Your goal:
Only the lines from the one containing "U4: NAND 74HC00" to the end of the data below belong in the answer, each repeated exactly; no pictures.
════════
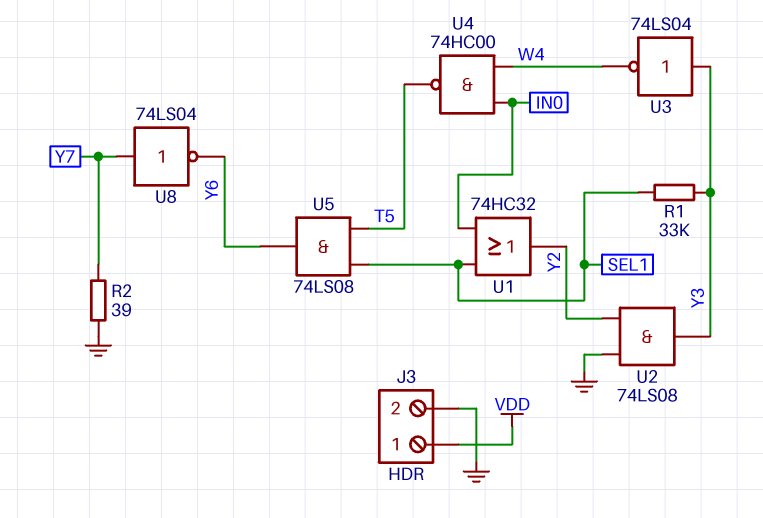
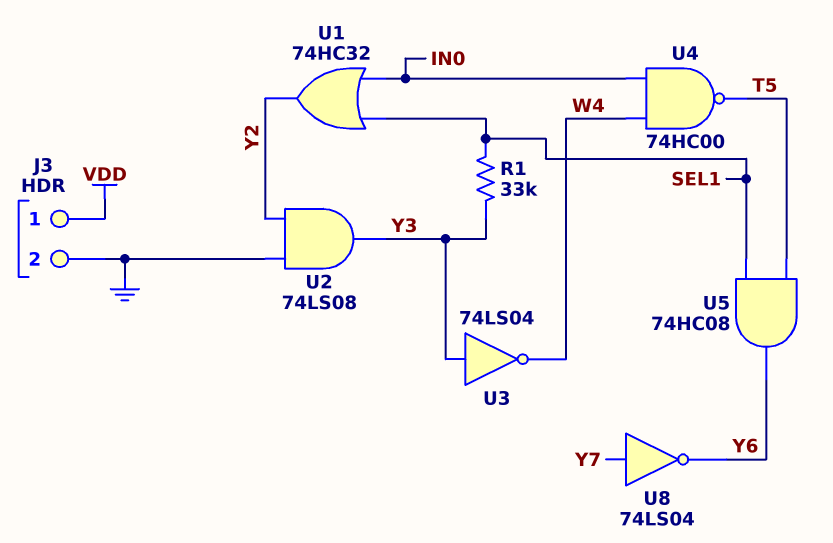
R2: 39 (GND, Y7) -> none
U5: AND 74LS08 (in SEL1, in T5, out Y6) -> AND 74HC08 (in SEL1, in T5, out Y6)

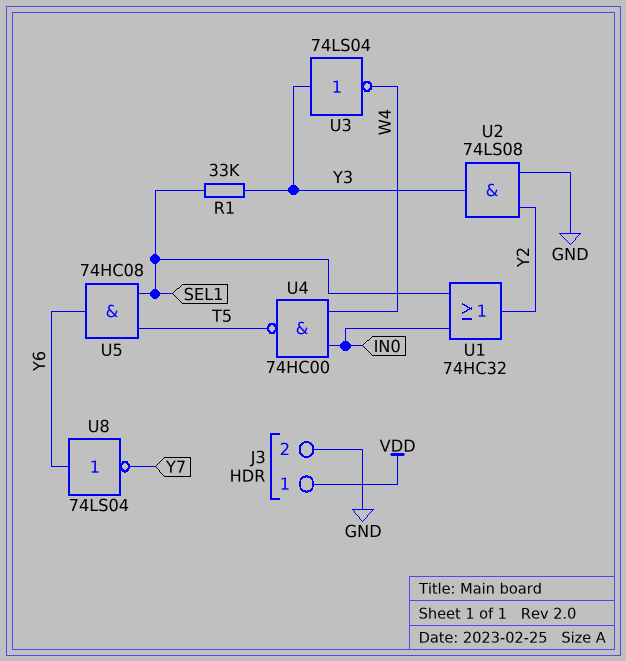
U8: NOT 74LS04 (in Y7, out Y6) -> NOT 74LS04 (in Y6, out Y7)

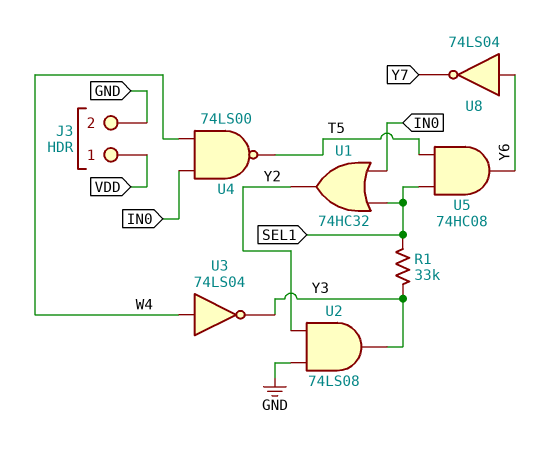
U3: NOT 74LS04 (in Y3, out W4) -> NOT 74LS04 (in W4, out Y3)
U4: NAND 74HC00 (in IN0, in W4, out T5) -> NAND 74LS00 (in IN0, in W4, out T5)

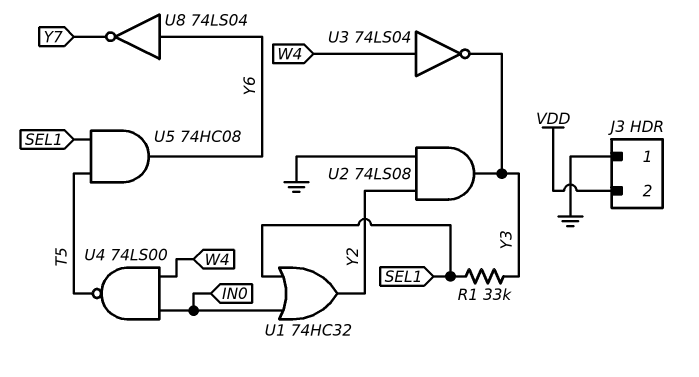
J3 pin 1: VDD -> GND
J3 pin 2: GND -> VDD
════════
Reply to the exercise:
U4: NAND 74HC00 (in IN0, in W4, out T5) -> NAND 74LS00 (in IN0, in W4, out T5)

J3 pin 1: VDD -> GND
J3 pin 2: GND -> VDD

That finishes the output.